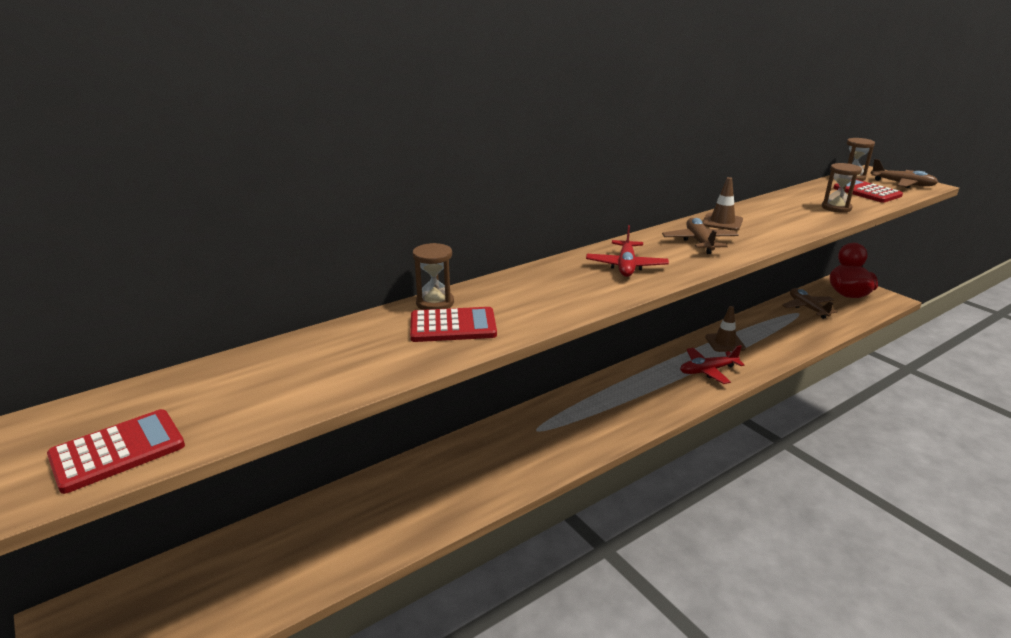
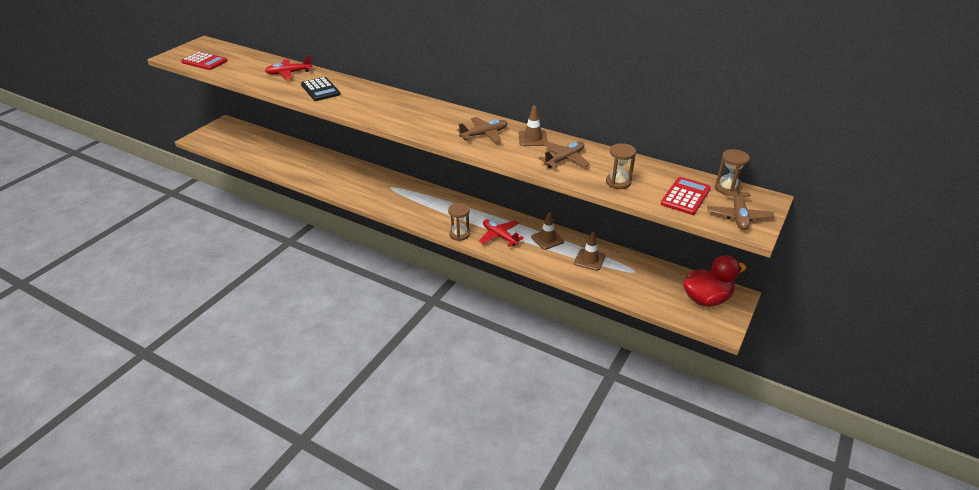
camera: 65 degrees right, 10 degrees up
(435, 303) = (342, 80): brown hourglass -> brown hourglass (459, 234)
(453, 326) = (320, 90): red calculator -> black calculator
(626, 266) = (424, 117): red plane -> red plane (289, 73)
(772, 329) = (589, 260): none -> brown traffic cone
(807, 308) = (650, 276): brown plane -> brown plane (564, 159)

========================

■ Task statement
Only the last part of the entries above is needed: please copy the line with "(626, 266) = (424, 117): red" and each line after it exactly.

■ Task output
(626, 266) = (424, 117): red plane -> red plane (289, 73)
(772, 329) = (589, 260): none -> brown traffic cone
(807, 308) = (650, 276): brown plane -> brown plane (564, 159)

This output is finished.